**Records from a data collection**

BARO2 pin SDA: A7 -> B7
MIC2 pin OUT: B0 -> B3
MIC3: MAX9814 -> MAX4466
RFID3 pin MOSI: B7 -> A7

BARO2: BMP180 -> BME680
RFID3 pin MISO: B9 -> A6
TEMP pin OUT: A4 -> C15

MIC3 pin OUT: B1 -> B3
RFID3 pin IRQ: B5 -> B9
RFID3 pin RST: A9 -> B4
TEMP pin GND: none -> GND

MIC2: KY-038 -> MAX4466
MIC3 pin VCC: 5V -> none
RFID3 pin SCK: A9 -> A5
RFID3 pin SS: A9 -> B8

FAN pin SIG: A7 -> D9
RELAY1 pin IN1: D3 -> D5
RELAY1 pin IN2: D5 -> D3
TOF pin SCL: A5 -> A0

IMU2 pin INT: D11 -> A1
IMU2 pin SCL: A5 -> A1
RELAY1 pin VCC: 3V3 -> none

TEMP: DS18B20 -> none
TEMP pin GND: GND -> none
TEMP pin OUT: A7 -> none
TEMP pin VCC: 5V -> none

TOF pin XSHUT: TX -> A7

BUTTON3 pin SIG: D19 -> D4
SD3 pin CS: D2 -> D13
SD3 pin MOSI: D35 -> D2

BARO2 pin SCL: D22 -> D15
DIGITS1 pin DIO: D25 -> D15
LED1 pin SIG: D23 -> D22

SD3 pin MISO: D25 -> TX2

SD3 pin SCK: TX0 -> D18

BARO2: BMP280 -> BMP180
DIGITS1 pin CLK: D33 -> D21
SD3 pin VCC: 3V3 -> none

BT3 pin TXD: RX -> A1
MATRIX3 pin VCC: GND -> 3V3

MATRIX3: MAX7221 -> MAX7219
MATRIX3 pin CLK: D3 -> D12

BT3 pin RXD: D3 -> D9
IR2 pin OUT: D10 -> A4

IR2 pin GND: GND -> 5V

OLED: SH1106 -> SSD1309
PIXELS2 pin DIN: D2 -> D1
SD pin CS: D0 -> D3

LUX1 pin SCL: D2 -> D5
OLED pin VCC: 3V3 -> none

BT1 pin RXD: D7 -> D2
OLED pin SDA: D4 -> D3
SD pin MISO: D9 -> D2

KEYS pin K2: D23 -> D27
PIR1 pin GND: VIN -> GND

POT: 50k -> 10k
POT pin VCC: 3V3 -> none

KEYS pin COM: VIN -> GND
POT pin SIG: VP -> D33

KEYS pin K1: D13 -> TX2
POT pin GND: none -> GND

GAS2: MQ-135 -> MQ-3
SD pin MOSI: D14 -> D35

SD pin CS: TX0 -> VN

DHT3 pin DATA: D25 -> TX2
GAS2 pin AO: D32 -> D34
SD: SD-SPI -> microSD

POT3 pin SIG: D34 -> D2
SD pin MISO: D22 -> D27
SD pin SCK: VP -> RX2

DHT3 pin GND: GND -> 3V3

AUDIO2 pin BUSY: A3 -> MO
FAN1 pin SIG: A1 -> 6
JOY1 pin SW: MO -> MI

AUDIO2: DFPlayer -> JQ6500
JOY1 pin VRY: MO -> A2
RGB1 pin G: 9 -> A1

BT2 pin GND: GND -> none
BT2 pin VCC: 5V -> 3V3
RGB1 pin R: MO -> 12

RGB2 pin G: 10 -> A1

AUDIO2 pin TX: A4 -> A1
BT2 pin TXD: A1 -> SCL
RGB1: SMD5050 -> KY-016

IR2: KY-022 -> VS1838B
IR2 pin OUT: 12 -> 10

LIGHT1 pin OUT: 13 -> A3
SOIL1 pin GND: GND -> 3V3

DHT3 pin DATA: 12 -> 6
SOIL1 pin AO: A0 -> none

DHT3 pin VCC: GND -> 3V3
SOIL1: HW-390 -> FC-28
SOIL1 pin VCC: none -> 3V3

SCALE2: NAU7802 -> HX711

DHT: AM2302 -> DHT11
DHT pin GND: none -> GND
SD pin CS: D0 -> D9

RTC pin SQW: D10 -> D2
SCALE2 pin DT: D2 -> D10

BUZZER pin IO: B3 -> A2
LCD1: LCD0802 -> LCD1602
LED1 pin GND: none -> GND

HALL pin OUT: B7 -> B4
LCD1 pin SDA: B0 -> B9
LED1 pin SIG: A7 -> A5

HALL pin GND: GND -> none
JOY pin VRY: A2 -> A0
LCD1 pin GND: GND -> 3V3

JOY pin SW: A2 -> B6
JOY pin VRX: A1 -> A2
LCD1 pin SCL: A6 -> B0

**What the exercise asks**
Transcribe the entries exactly, and make each line match the original.

**Response area**
BARO2 pin SDA: A7 -> B7
MIC2 pin OUT: B0 -> B3
MIC3: MAX9814 -> MAX4466
RFID3 pin MOSI: B7 -> A7

BARO2: BMP180 -> BME680
RFID3 pin MISO: B9 -> A6
TEMP pin OUT: A4 -> C15

MIC3 pin OUT: B1 -> B3
RFID3 pin IRQ: B5 -> B9
RFID3 pin RST: A9 -> B4
TEMP pin GND: none -> GND

MIC2: KY-038 -> MAX4466
MIC3 pin VCC: 5V -> none
RFID3 pin SCK: A9 -> A5
RFID3 pin SS: A9 -> B8

FAN pin SIG: A7 -> D9
RELAY1 pin IN1: D3 -> D5
RELAY1 pin IN2: D5 -> D3
TOF pin SCL: A5 -> A0

IMU2 pin INT: D11 -> A1
IMU2 pin SCL: A5 -> A1
RELAY1 pin VCC: 3V3 -> none

TEMP: DS18B20 -> none
TEMP pin GND: GND -> none
TEMP pin OUT: A7 -> none
TEMP pin VCC: 5V -> none

TOF pin XSHUT: TX -> A7

BUTTON3 pin SIG: D19 -> D4
SD3 pin CS: D2 -> D13
SD3 pin MOSI: D35 -> D2

BARO2 pin SCL: D22 -> D15
DIGITS1 pin DIO: D25 -> D15
LED1 pin SIG: D23 -> D22

SD3 pin MISO: D25 -> TX2

SD3 pin SCK: TX0 -> D18

BARO2: BMP280 -> BMP180
DIGITS1 pin CLK: D33 -> D21
SD3 pin VCC: 3V3 -> none

BT3 pin TXD: RX -> A1
MATRIX3 pin VCC: GND -> 3V3

MATRIX3: MAX7221 -> MAX7219
MATRIX3 pin CLK: D3 -> D12

BT3 pin RXD: D3 -> D9
IR2 pin OUT: D10 -> A4

IR2 pin GND: GND -> 5V

OLED: SH1106 -> SSD1309
PIXELS2 pin DIN: D2 -> D1
SD pin CS: D0 -> D3

LUX1 pin SCL: D2 -> D5
OLED pin VCC: 3V3 -> none

BT1 pin RXD: D7 -> D2
OLED pin SDA: D4 -> D3
SD pin MISO: D9 -> D2

KEYS pin K2: D23 -> D27
PIR1 pin GND: VIN -> GND

POT: 50k -> 10k
POT pin VCC: 3V3 -> none

KEYS pin COM: VIN -> GND
POT pin SIG: VP -> D33

KEYS pin K1: D13 -> TX2
POT pin GND: none -> GND

GAS2: MQ-135 -> MQ-3
SD pin MOSI: D14 -> D35

SD pin CS: TX0 -> VN

DHT3 pin DATA: D25 -> TX2
GAS2 pin AO: D32 -> D34
SD: SD-SPI -> microSD

POT3 pin SIG: D34 -> D2
SD pin MISO: D22 -> D27
SD pin SCK: VP -> RX2

DHT3 pin GND: GND -> 3V3

AUDIO2 pin BUSY: A3 -> MO
FAN1 pin SIG: A1 -> 6
JOY1 pin SW: MO -> MI

AUDIO2: DFPlayer -> JQ6500
JOY1 pin VRY: MO -> A2
RGB1 pin G: 9 -> A1

BT2 pin GND: GND -> none
BT2 pin VCC: 5V -> 3V3
RGB1 pin R: MO -> 12

RGB2 pin G: 10 -> A1

AUDIO2 pin TX: A4 -> A1
BT2 pin TXD: A1 -> SCL
RGB1: SMD5050 -> KY-016

IR2: KY-022 -> VS1838B
IR2 pin OUT: 12 -> 10

LIGHT1 pin OUT: 13 -> A3
SOIL1 pin GND: GND -> 3V3

DHT3 pin DATA: 12 -> 6
SOIL1 pin AO: A0 -> none

DHT3 pin VCC: GND -> 3V3
SOIL1: HW-390 -> FC-28
SOIL1 pin VCC: none -> 3V3

SCALE2: NAU7802 -> HX711

DHT: AM2302 -> DHT11
DHT pin GND: none -> GND
SD pin CS: D0 -> D9

RTC pin SQW: D10 -> D2
SCALE2 pin DT: D2 -> D10

BUZZER pin IO: B3 -> A2
LCD1: LCD0802 -> LCD1602
LED1 pin GND: none -> GND

HALL pin OUT: B7 -> B4
LCD1 pin SDA: B0 -> B9
LED1 pin SIG: A7 -> A5

HALL pin GND: GND -> none
JOY pin VRY: A2 -> A0
LCD1 pin GND: GND -> 3V3

JOY pin SW: A2 -> B6
JOY pin VRX: A1 -> A2
LCD1 pin SCL: A6 -> B0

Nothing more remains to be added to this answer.